## YOUR OBJECTIVE
Each line below from the "black semicircle: (585, 316)" line through the "orange cross: (362, 530)" line, those two included, must be restated word for word; the pictures must not be.

─── SOURCE MATERIAL ───

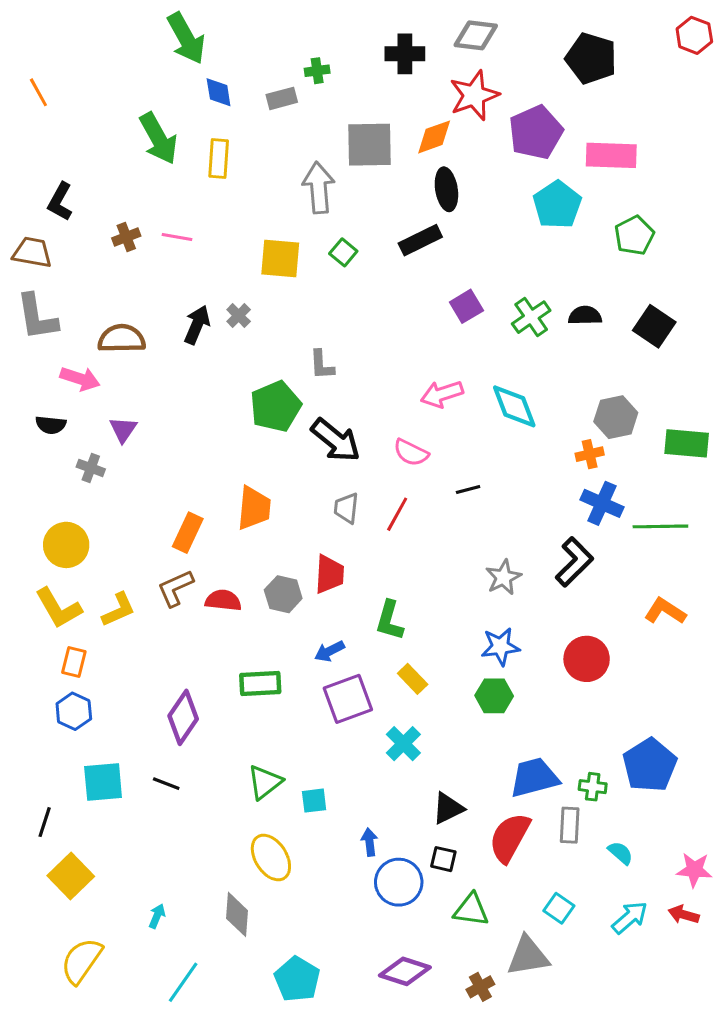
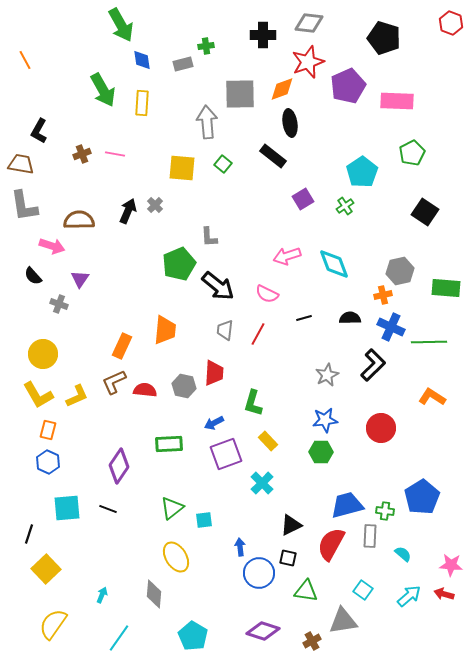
cyan pentagon: (557, 205) -> (362, 172), moved
black rectangle: (420, 240) -> (273, 156), turned 64
black semicircle: (585, 316) -> (350, 318), moved
green cross: (531, 317) -> (345, 206), size x0.7
black semicircle: (51, 425) -> (33, 276), turned 42

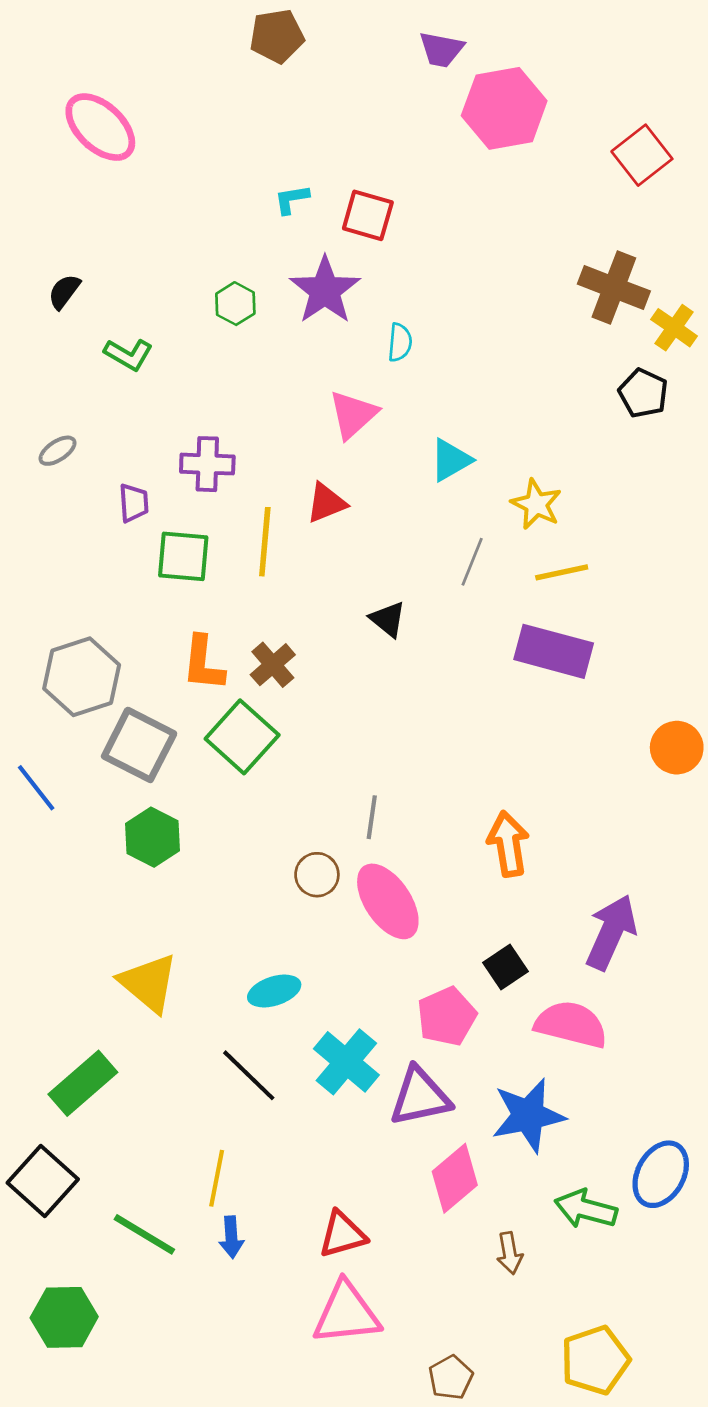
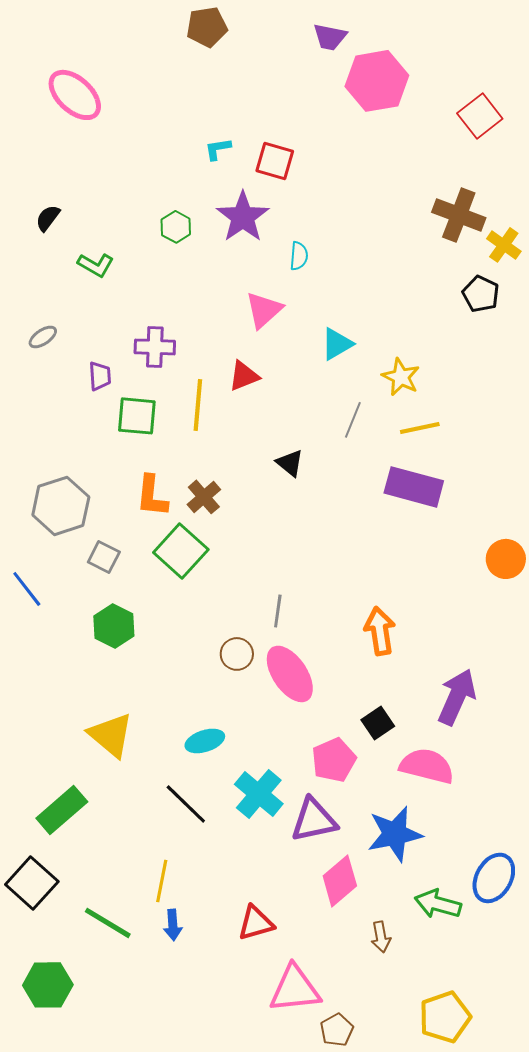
gray square: (139, 745) -> (104, 557), size x0.6
pink triangle: (346, 1313) -> (295, 989), moved

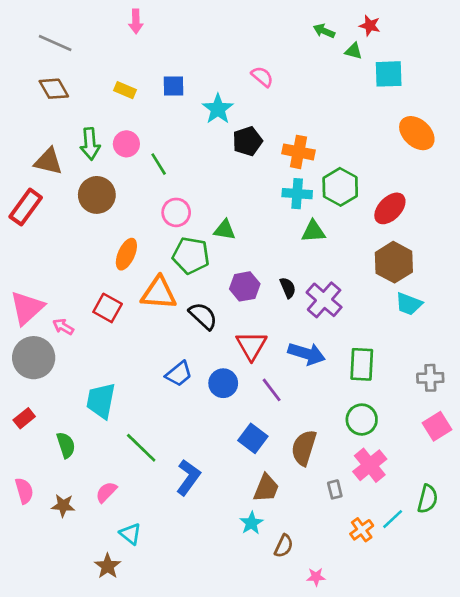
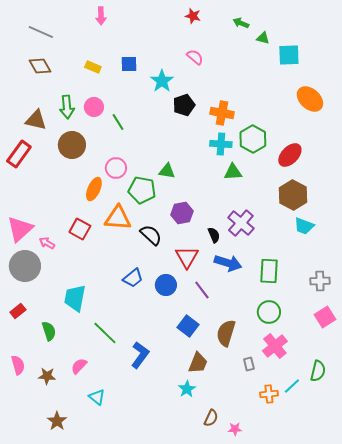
red star: (370, 26) -> (193, 16), moved
pink circle: (176, 212) -> (116, 168), moved
black semicircle: (288, 288) -> (214, 235), moved
orange cross: (362, 530) -> (269, 394), turned 30
brown semicircle: (284, 546) -> (211, 418), moved
brown star: (108, 566) -> (57, 421), moved

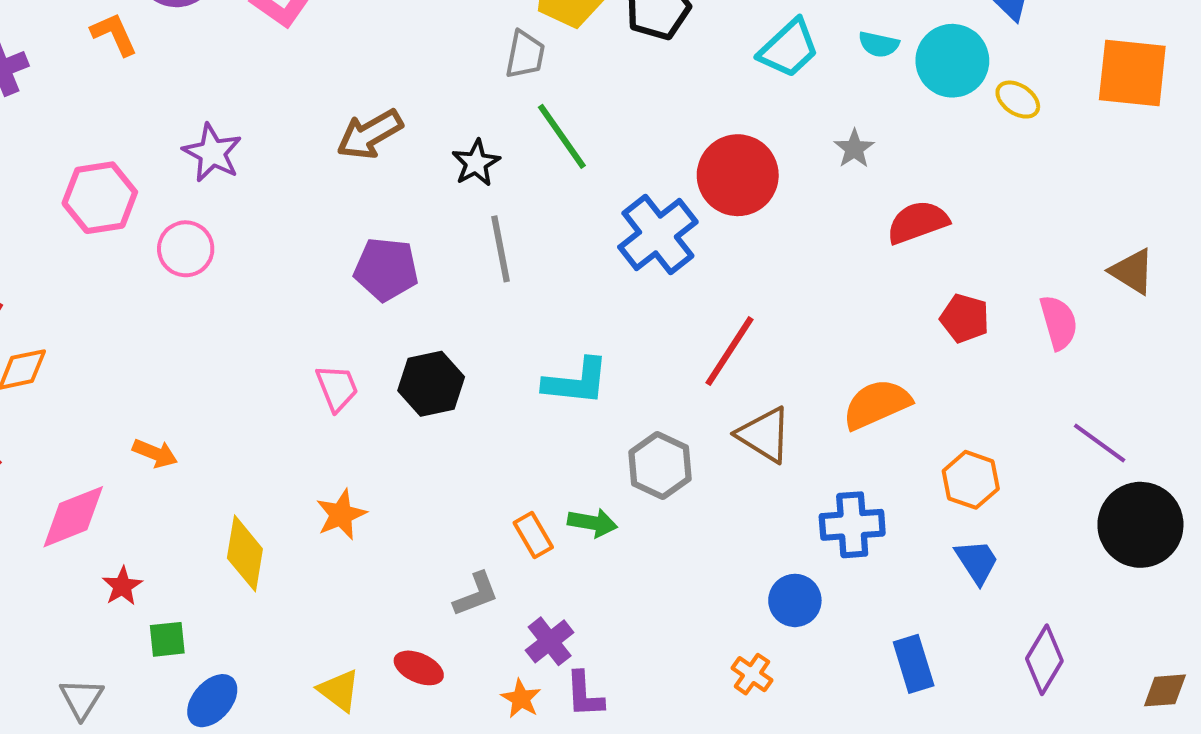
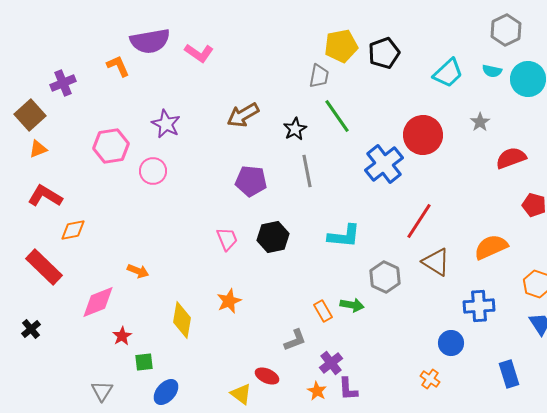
yellow triangle: (339, 690) -> (241, 394), moved

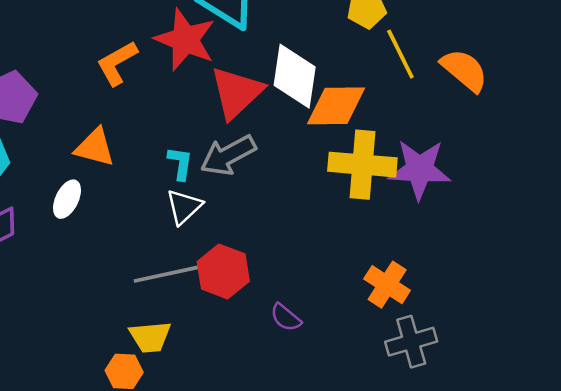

───

## SOLUTION TO THIS EXERCISE
black semicircle: (585, 316) -> (350, 318), moved
green cross: (531, 317) -> (345, 206), size x0.7
black semicircle: (51, 425) -> (33, 276), turned 42

gray square: (139, 745) -> (104, 557), size x0.6
pink triangle: (346, 1313) -> (295, 989), moved

red star: (370, 26) -> (193, 16), moved
pink circle: (176, 212) -> (116, 168), moved
black semicircle: (288, 288) -> (214, 235), moved
orange cross: (362, 530) -> (269, 394), turned 30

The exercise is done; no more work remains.